Object state change records:
○ ○ ○ ○ ○ ○ ○
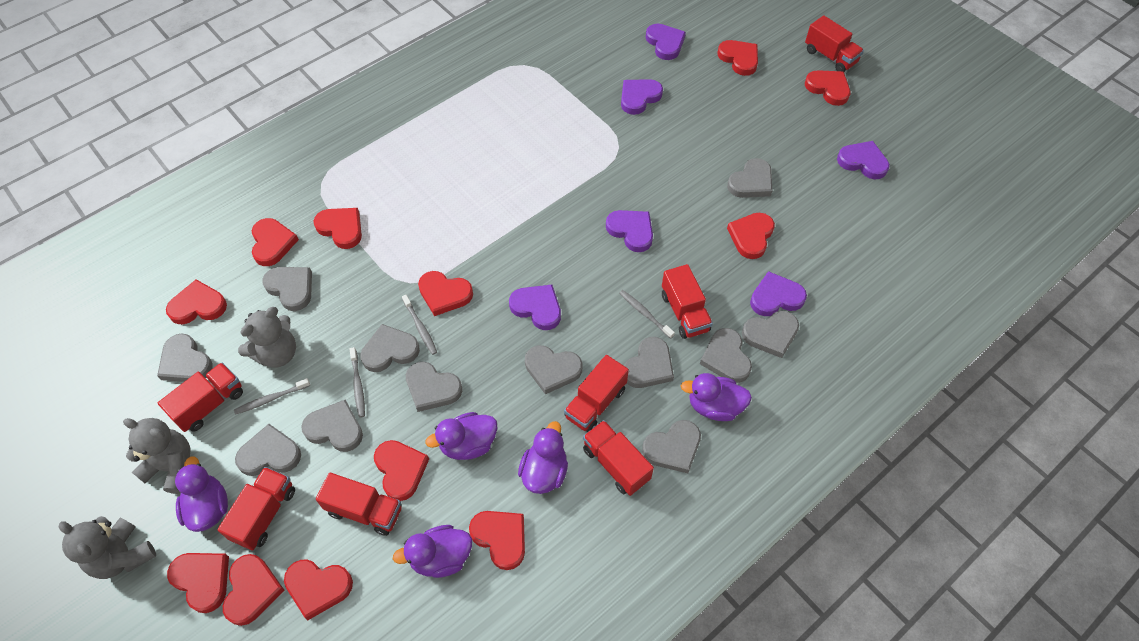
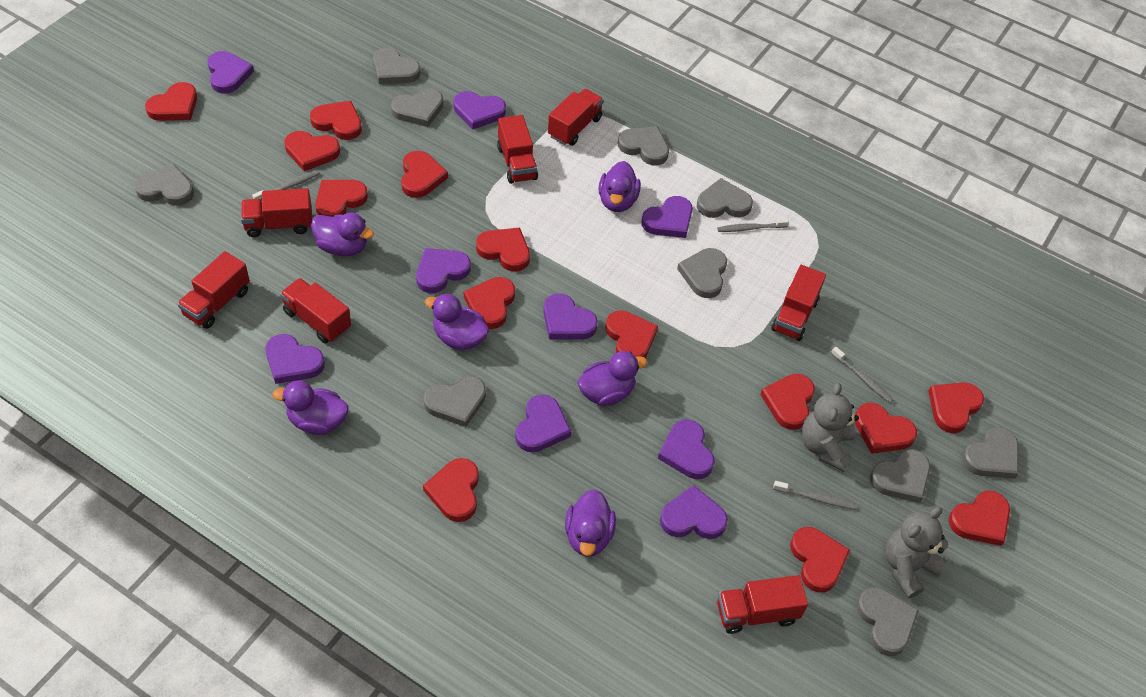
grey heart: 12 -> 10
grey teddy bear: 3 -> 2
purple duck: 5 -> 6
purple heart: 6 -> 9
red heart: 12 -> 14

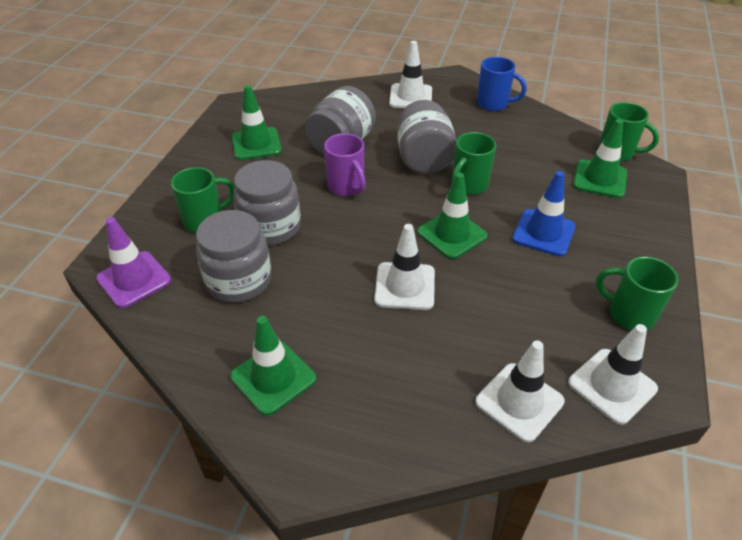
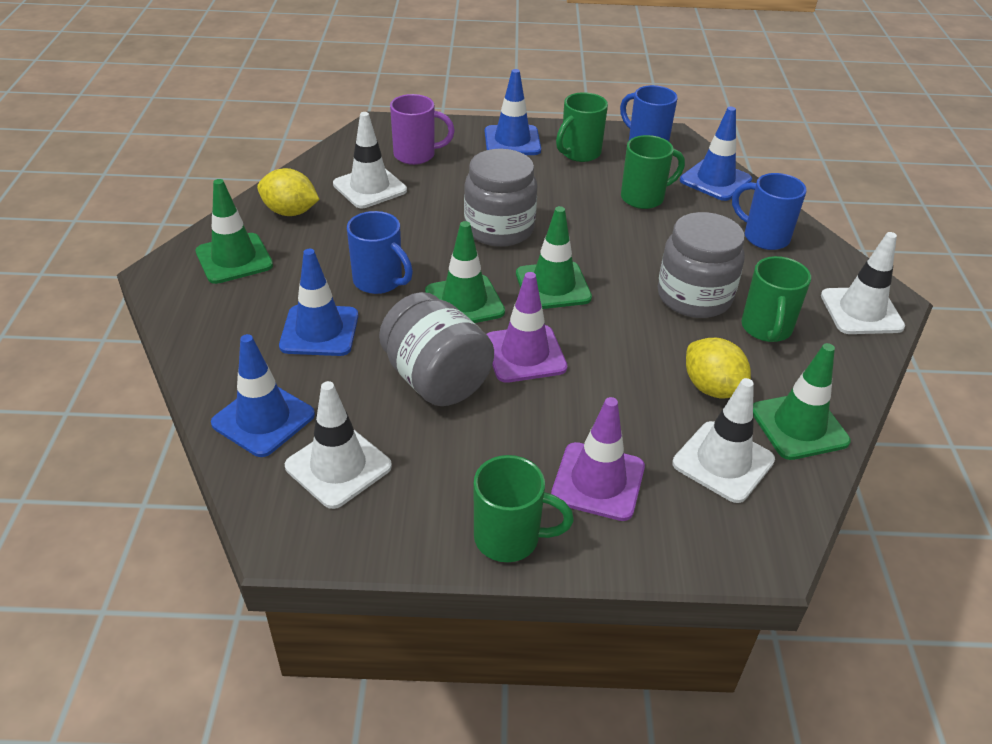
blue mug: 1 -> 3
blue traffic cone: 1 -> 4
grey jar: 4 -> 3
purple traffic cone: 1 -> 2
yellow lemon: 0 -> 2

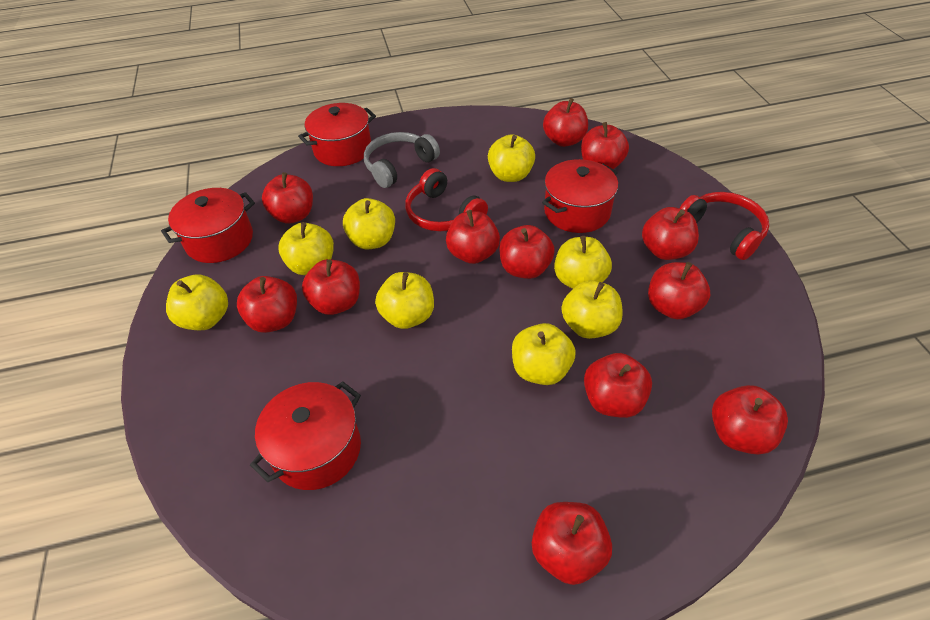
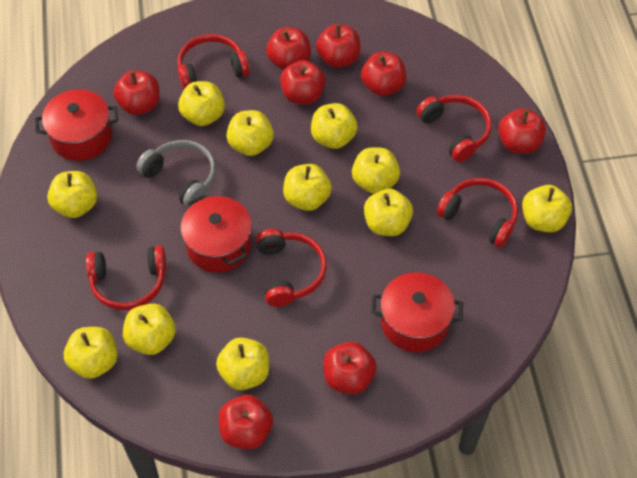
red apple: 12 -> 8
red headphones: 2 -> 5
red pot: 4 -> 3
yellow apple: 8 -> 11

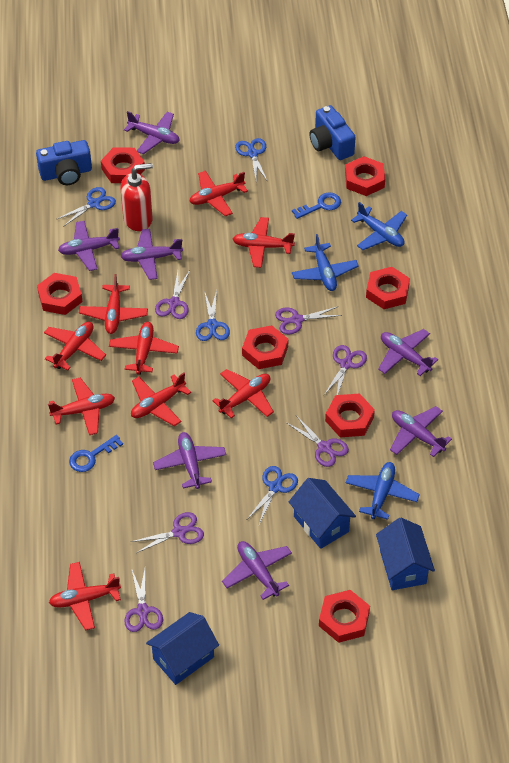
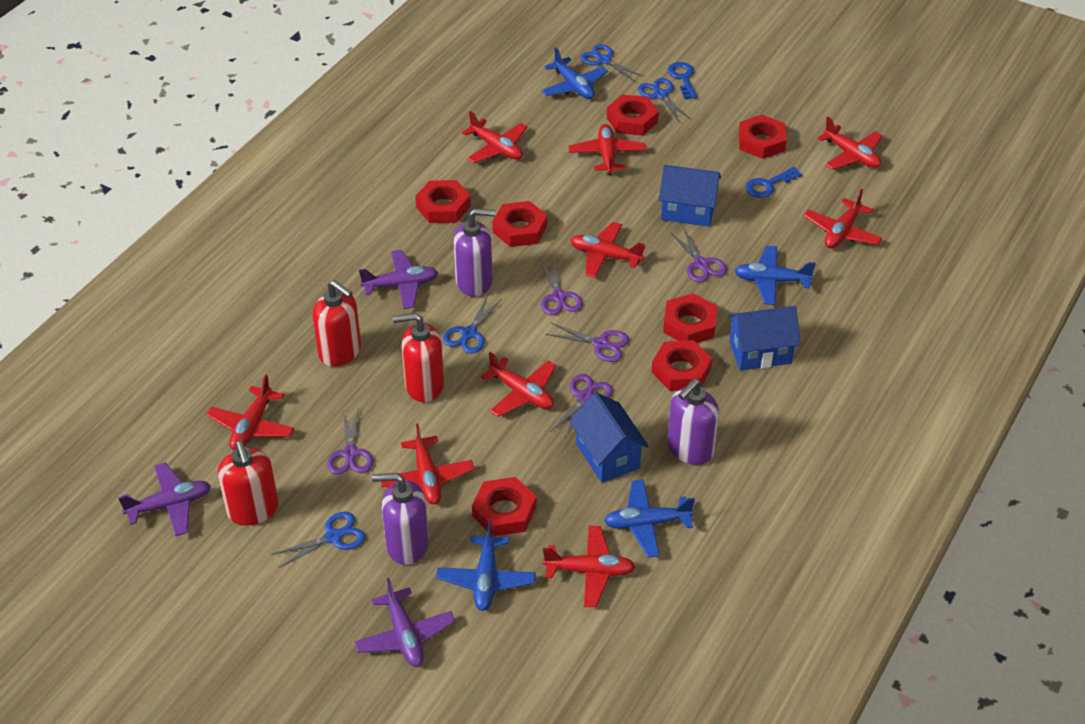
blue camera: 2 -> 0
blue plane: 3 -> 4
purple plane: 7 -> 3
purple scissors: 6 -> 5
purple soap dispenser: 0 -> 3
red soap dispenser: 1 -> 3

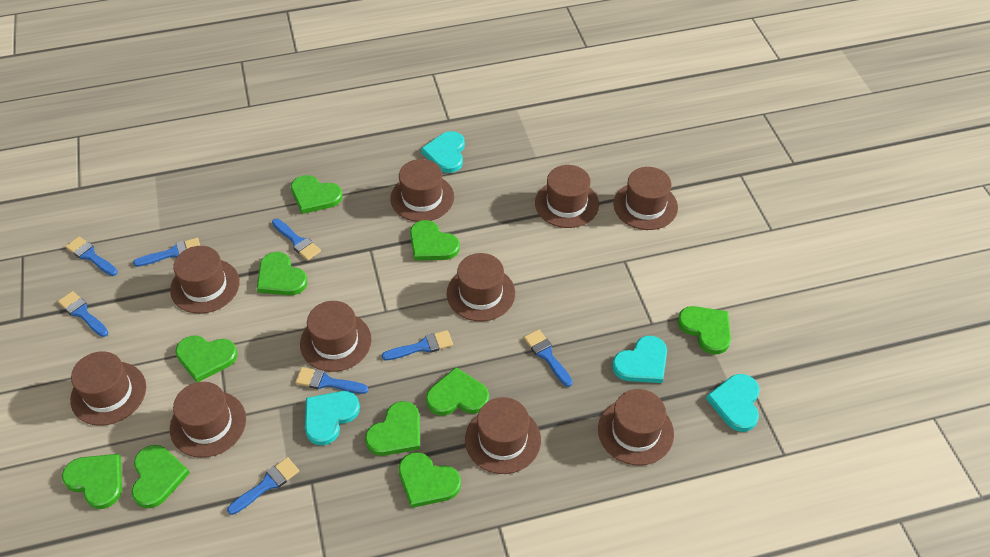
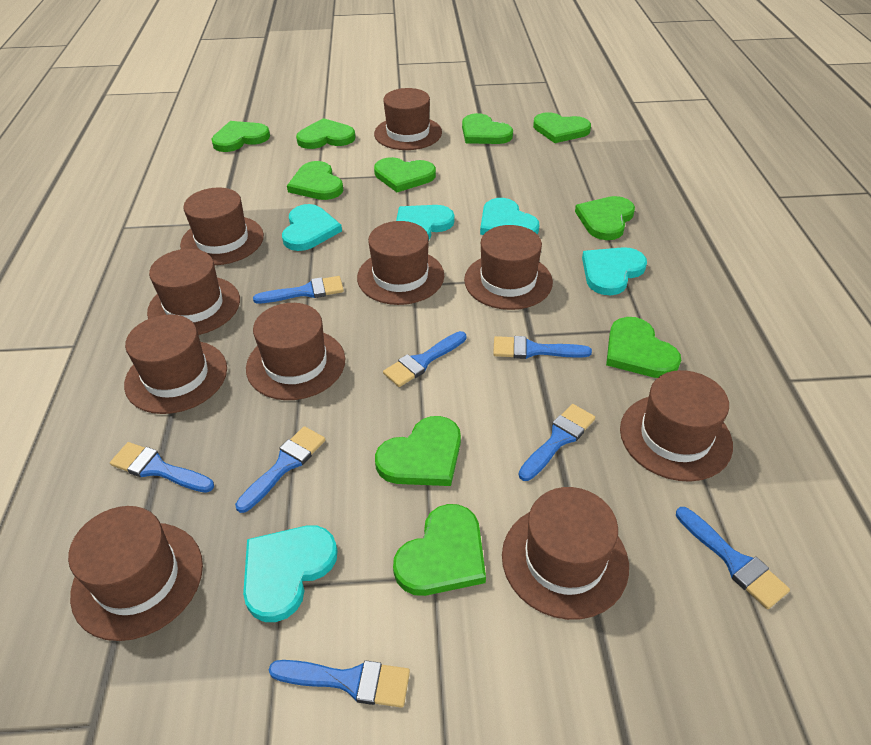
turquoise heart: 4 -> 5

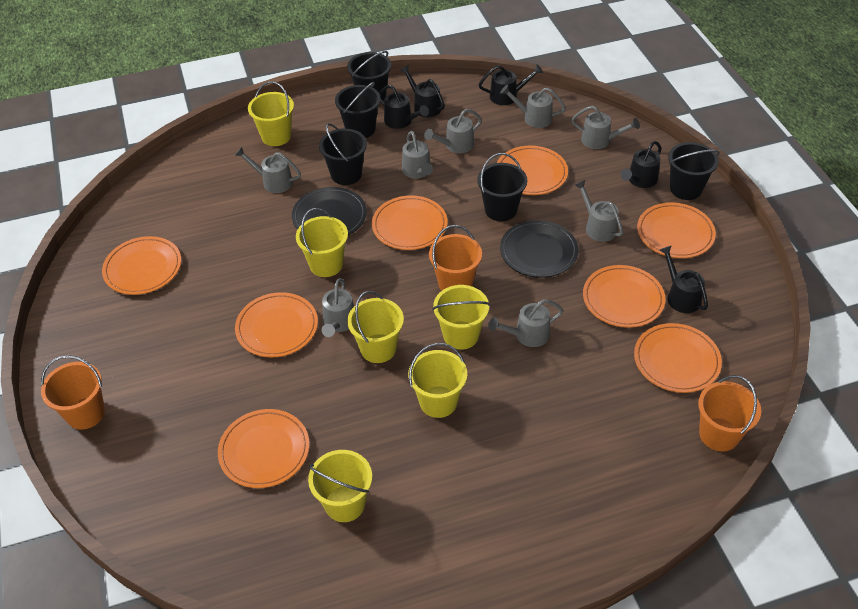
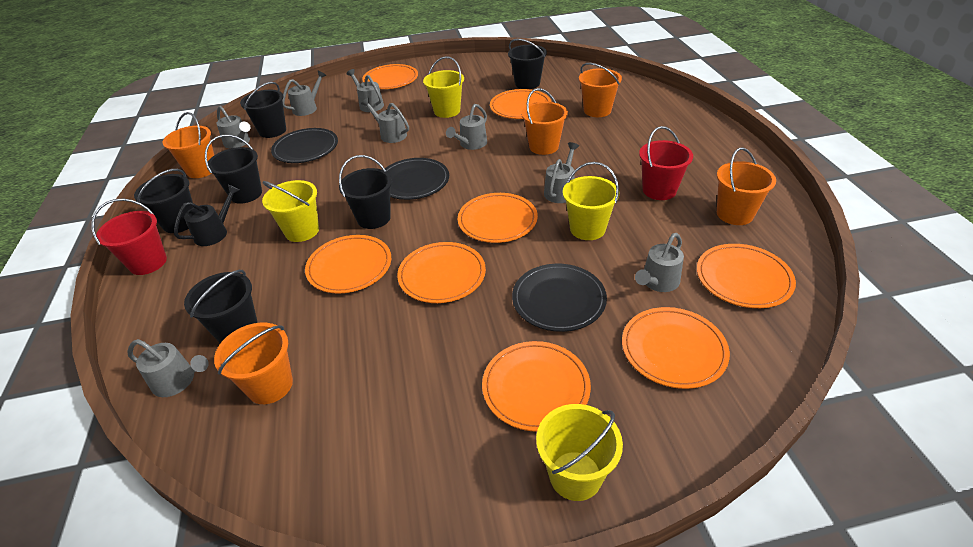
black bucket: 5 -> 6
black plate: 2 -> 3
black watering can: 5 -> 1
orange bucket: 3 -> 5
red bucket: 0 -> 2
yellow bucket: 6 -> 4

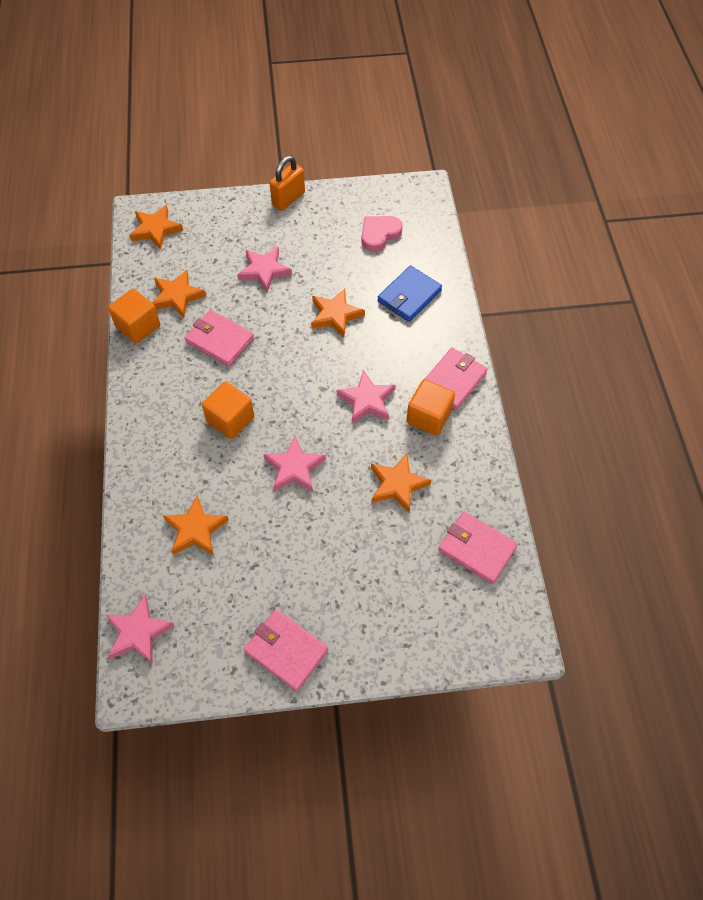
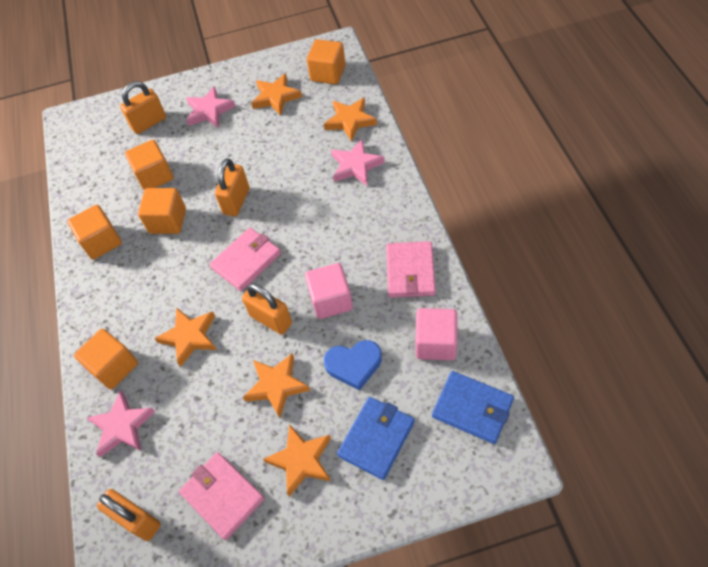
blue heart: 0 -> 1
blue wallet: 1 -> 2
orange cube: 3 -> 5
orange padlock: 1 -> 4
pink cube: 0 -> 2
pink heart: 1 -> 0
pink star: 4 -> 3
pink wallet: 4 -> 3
○ ○ ○ ○ ○ ○ ○
**WHAT YOU WILL DO**.
Tally the lines of the records that hold the word "traffic" and output only the total.

**YOUR SOLUTION**.
2